Word for word, set down every line of the entries below from the line with "camera: 150 degrees right, 10 degrees up" to the line with "none -> yellow ring [357,130,422,188]", including both, and no other line.
-- Data provided follows --
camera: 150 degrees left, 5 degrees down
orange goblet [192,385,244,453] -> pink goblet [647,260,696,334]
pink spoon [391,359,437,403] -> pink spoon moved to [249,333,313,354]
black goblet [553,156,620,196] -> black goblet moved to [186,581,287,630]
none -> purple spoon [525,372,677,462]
-- Data provided concluded --
-- Data provided follows --
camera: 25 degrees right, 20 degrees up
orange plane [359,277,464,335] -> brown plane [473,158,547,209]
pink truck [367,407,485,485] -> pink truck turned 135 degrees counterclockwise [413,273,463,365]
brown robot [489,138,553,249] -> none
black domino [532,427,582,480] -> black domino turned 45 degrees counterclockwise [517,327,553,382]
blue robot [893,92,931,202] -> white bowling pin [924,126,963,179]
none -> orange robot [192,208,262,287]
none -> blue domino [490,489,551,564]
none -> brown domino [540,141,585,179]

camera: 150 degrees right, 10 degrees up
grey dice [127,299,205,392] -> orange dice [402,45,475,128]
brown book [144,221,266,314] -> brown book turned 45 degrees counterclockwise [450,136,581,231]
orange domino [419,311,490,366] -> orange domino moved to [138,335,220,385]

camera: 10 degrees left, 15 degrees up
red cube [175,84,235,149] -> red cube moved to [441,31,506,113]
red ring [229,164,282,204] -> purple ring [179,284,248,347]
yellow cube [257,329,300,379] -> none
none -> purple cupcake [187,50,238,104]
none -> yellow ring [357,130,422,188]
-- Data provided concluded --
-- Data provided follows --
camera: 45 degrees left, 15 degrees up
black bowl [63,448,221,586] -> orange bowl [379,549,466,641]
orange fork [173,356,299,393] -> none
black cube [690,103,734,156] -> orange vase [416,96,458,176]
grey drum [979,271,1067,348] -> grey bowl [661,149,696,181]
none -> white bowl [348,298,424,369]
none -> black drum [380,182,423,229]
-- Data provided concluded --
Your response ▸
camera: 150 degrees right, 10 degrees up
grey dice [127,299,205,392] -> orange dice [402,45,475,128]
brown book [144,221,266,314] -> brown book turned 45 degrees counterclockwise [450,136,581,231]
orange domino [419,311,490,366] -> orange domino moved to [138,335,220,385]

camera: 10 degrees left, 15 degrees up
red cube [175,84,235,149] -> red cube moved to [441,31,506,113]
red ring [229,164,282,204] -> purple ring [179,284,248,347]
yellow cube [257,329,300,379] -> none
none -> purple cupcake [187,50,238,104]
none -> yellow ring [357,130,422,188]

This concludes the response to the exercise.